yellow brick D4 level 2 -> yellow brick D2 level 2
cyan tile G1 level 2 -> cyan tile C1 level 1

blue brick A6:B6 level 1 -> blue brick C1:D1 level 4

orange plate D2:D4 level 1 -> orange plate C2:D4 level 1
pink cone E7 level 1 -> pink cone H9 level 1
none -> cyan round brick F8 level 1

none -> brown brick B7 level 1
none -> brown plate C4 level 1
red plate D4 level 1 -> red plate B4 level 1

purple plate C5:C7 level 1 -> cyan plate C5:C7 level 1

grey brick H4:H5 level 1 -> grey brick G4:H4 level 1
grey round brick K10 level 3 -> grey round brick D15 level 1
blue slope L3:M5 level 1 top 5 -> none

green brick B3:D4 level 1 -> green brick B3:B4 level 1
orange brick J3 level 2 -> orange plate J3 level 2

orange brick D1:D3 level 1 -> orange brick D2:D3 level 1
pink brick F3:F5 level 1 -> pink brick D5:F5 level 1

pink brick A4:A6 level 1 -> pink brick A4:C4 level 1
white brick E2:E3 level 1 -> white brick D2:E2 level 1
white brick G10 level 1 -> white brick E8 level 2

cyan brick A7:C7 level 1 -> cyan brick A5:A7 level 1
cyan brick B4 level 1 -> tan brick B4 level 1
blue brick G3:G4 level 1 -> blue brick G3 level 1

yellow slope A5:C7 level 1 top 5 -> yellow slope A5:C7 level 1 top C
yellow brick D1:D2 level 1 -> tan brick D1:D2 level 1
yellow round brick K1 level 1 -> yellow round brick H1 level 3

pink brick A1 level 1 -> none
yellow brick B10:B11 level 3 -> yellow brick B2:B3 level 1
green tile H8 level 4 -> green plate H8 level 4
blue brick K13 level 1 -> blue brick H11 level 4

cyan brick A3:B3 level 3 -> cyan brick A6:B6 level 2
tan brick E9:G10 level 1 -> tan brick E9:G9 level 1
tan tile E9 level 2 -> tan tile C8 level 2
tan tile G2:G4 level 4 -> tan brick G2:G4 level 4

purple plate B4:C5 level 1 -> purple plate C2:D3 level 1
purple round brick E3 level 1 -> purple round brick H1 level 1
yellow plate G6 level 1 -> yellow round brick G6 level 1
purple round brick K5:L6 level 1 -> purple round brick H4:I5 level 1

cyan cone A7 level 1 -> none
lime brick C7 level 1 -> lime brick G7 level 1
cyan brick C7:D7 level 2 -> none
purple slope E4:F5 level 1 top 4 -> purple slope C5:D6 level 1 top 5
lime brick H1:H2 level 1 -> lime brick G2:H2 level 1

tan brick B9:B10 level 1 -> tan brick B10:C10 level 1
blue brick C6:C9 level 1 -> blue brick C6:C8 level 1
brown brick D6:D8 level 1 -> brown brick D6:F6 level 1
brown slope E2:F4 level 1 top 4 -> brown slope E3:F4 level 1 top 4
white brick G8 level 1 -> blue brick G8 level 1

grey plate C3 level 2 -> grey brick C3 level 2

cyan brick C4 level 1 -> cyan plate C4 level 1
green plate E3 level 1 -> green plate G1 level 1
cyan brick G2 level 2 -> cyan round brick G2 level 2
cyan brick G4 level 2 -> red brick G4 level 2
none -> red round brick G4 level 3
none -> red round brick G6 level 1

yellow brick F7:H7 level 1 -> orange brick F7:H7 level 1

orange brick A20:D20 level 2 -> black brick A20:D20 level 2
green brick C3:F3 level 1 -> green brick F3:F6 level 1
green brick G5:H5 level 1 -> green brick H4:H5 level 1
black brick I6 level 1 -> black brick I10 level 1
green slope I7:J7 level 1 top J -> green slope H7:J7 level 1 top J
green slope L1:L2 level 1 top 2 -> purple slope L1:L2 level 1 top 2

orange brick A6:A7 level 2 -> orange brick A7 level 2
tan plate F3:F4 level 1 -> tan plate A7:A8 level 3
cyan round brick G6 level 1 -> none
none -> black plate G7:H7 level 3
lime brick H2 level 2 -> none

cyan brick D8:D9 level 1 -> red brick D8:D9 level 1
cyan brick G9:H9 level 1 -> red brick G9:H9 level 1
● ● ●
Print all the data exactly as shown above.

yellow brick D4 level 2 -> yellow brick D2 level 2
cyan tile G1 level 2 -> cyan tile C1 level 1

blue brick A6:B6 level 1 -> blue brick C1:D1 level 4

orange plate D2:D4 level 1 -> orange plate C2:D4 level 1
pink cone E7 level 1 -> pink cone H9 level 1
none -> cyan round brick F8 level 1

none -> brown brick B7 level 1
none -> brown plate C4 level 1
red plate D4 level 1 -> red plate B4 level 1

purple plate C5:C7 level 1 -> cyan plate C5:C7 level 1

grey brick H4:H5 level 1 -> grey brick G4:H4 level 1
grey round brick K10 level 3 -> grey round brick D15 level 1
blue slope L3:M5 level 1 top 5 -> none

green brick B3:D4 level 1 -> green brick B3:B4 level 1
orange brick J3 level 2 -> orange plate J3 level 2

orange brick D1:D3 level 1 -> orange brick D2:D3 level 1
pink brick F3:F5 level 1 -> pink brick D5:F5 level 1

pink brick A4:A6 level 1 -> pink brick A4:C4 level 1
white brick E2:E3 level 1 -> white brick D2:E2 level 1
white brick G10 level 1 -> white brick E8 level 2

cyan brick A7:C7 level 1 -> cyan brick A5:A7 level 1
cyan brick B4 level 1 -> tan brick B4 level 1
blue brick G3:G4 level 1 -> blue brick G3 level 1

yellow slope A5:C7 level 1 top 5 -> yellow slope A5:C7 level 1 top C
yellow brick D1:D2 level 1 -> tan brick D1:D2 level 1
yellow round brick K1 level 1 -> yellow round brick H1 level 3

pink brick A1 level 1 -> none
yellow brick B10:B11 level 3 -> yellow brick B2:B3 level 1
green tile H8 level 4 -> green plate H8 level 4
blue brick K13 level 1 -> blue brick H11 level 4

cyan brick A3:B3 level 3 -> cyan brick A6:B6 level 2
tan brick E9:G10 level 1 -> tan brick E9:G9 level 1
tan tile E9 level 2 -> tan tile C8 level 2
tan tile G2:G4 level 4 -> tan brick G2:G4 level 4

purple plate B4:C5 level 1 -> purple plate C2:D3 level 1
purple round brick E3 level 1 -> purple round brick H1 level 1
yellow plate G6 level 1 -> yellow round brick G6 level 1
purple round brick K5:L6 level 1 -> purple round brick H4:I5 level 1

cyan cone A7 level 1 -> none
lime brick C7 level 1 -> lime brick G7 level 1
cyan brick C7:D7 level 2 -> none
purple slope E4:F5 level 1 top 4 -> purple slope C5:D6 level 1 top 5
lime brick H1:H2 level 1 -> lime brick G2:H2 level 1

tan brick B9:B10 level 1 -> tan brick B10:C10 level 1
blue brick C6:C9 level 1 -> blue brick C6:C8 level 1
brown brick D6:D8 level 1 -> brown brick D6:F6 level 1
brown slope E2:F4 level 1 top 4 -> brown slope E3:F4 level 1 top 4
white brick G8 level 1 -> blue brick G8 level 1

grey plate C3 level 2 -> grey brick C3 level 2

cyan brick C4 level 1 -> cyan plate C4 level 1
green plate E3 level 1 -> green plate G1 level 1
cyan brick G2 level 2 -> cyan round brick G2 level 2
cyan brick G4 level 2 -> red brick G4 level 2
none -> red round brick G4 level 3
none -> red round brick G6 level 1

yellow brick F7:H7 level 1 -> orange brick F7:H7 level 1

orange brick A20:D20 level 2 -> black brick A20:D20 level 2
green brick C3:F3 level 1 -> green brick F3:F6 level 1
green brick G5:H5 level 1 -> green brick H4:H5 level 1
black brick I6 level 1 -> black brick I10 level 1
green slope I7:J7 level 1 top J -> green slope H7:J7 level 1 top J
green slope L1:L2 level 1 top 2 -> purple slope L1:L2 level 1 top 2

orange brick A6:A7 level 2 -> orange brick A7 level 2
tan plate F3:F4 level 1 -> tan plate A7:A8 level 3
cyan round brick G6 level 1 -> none
none -> black plate G7:H7 level 3
lime brick H2 level 2 -> none

cyan brick D8:D9 level 1 -> red brick D8:D9 level 1
cyan brick G9:H9 level 1 -> red brick G9:H9 level 1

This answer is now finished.